## ASSIGNMENT
Each entry should be duplicated exactly, with no line missing.
··········
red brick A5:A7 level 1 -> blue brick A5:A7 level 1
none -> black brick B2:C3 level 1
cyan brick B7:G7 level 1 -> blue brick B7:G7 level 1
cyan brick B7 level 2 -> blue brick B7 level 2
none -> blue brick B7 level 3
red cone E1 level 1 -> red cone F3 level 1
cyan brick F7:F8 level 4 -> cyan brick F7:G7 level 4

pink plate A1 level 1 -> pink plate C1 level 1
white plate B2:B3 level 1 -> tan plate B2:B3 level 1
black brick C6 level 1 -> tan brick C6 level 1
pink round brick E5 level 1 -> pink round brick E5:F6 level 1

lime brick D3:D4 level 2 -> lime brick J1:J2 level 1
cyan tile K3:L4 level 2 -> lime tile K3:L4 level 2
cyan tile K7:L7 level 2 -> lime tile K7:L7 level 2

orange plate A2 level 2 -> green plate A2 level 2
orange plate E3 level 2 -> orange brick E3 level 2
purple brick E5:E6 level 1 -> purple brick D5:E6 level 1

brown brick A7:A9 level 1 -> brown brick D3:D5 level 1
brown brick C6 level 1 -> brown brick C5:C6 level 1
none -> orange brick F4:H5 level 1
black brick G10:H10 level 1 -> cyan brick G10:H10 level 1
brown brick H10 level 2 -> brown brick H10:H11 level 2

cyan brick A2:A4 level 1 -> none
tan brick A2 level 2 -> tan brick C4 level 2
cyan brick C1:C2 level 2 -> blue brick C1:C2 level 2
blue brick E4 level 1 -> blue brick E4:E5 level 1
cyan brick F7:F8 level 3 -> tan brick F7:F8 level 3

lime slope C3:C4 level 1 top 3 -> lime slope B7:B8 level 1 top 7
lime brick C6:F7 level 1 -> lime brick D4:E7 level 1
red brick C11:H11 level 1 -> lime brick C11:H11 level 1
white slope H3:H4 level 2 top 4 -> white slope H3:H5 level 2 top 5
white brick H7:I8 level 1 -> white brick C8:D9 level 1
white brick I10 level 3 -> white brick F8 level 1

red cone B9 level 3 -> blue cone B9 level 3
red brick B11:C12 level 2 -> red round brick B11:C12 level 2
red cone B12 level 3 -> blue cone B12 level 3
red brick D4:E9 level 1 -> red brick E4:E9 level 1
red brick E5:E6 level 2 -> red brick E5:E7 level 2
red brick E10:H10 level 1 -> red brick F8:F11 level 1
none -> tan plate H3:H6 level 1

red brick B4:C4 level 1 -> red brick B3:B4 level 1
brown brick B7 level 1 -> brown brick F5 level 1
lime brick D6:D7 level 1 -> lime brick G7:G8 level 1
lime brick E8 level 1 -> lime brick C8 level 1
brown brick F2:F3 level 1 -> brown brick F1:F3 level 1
··········
## RESPONSE
red brick A5:A7 level 1 -> blue brick A5:A7 level 1
none -> black brick B2:C3 level 1
cyan brick B7:G7 level 1 -> blue brick B7:G7 level 1
cyan brick B7 level 2 -> blue brick B7 level 2
none -> blue brick B7 level 3
red cone E1 level 1 -> red cone F3 level 1
cyan brick F7:F8 level 4 -> cyan brick F7:G7 level 4

pink plate A1 level 1 -> pink plate C1 level 1
white plate B2:B3 level 1 -> tan plate B2:B3 level 1
black brick C6 level 1 -> tan brick C6 level 1
pink round brick E5 level 1 -> pink round brick E5:F6 level 1

lime brick D3:D4 level 2 -> lime brick J1:J2 level 1
cyan tile K3:L4 level 2 -> lime tile K3:L4 level 2
cyan tile K7:L7 level 2 -> lime tile K7:L7 level 2

orange plate A2 level 2 -> green plate A2 level 2
orange plate E3 level 2 -> orange brick E3 level 2
purple brick E5:E6 level 1 -> purple brick D5:E6 level 1

brown brick A7:A9 level 1 -> brown brick D3:D5 level 1
brown brick C6 level 1 -> brown brick C5:C6 level 1
none -> orange brick F4:H5 level 1
black brick G10:H10 level 1 -> cyan brick G10:H10 level 1
brown brick H10 level 2 -> brown brick H10:H11 level 2

cyan brick A2:A4 level 1 -> none
tan brick A2 level 2 -> tan brick C4 level 2
cyan brick C1:C2 level 2 -> blue brick C1:C2 level 2
blue brick E4 level 1 -> blue brick E4:E5 level 1
cyan brick F7:F8 level 3 -> tan brick F7:F8 level 3

lime slope C3:C4 level 1 top 3 -> lime slope B7:B8 level 1 top 7
lime brick C6:F7 level 1 -> lime brick D4:E7 level 1
red brick C11:H11 level 1 -> lime brick C11:H11 level 1
white slope H3:H4 level 2 top 4 -> white slope H3:H5 level 2 top 5
white brick H7:I8 level 1 -> white brick C8:D9 level 1
white brick I10 level 3 -> white brick F8 level 1

red cone B9 level 3 -> blue cone B9 level 3
red brick B11:C12 level 2 -> red round brick B11:C12 level 2
red cone B12 level 3 -> blue cone B12 level 3
red brick D4:E9 level 1 -> red brick E4:E9 level 1
red brick E5:E6 level 2 -> red brick E5:E7 level 2
red brick E10:H10 level 1 -> red brick F8:F11 level 1
none -> tan plate H3:H6 level 1

red brick B4:C4 level 1 -> red brick B3:B4 level 1
brown brick B7 level 1 -> brown brick F5 level 1
lime brick D6:D7 level 1 -> lime brick G7:G8 level 1
lime brick E8 level 1 -> lime brick C8 level 1
brown brick F2:F3 level 1 -> brown brick F1:F3 level 1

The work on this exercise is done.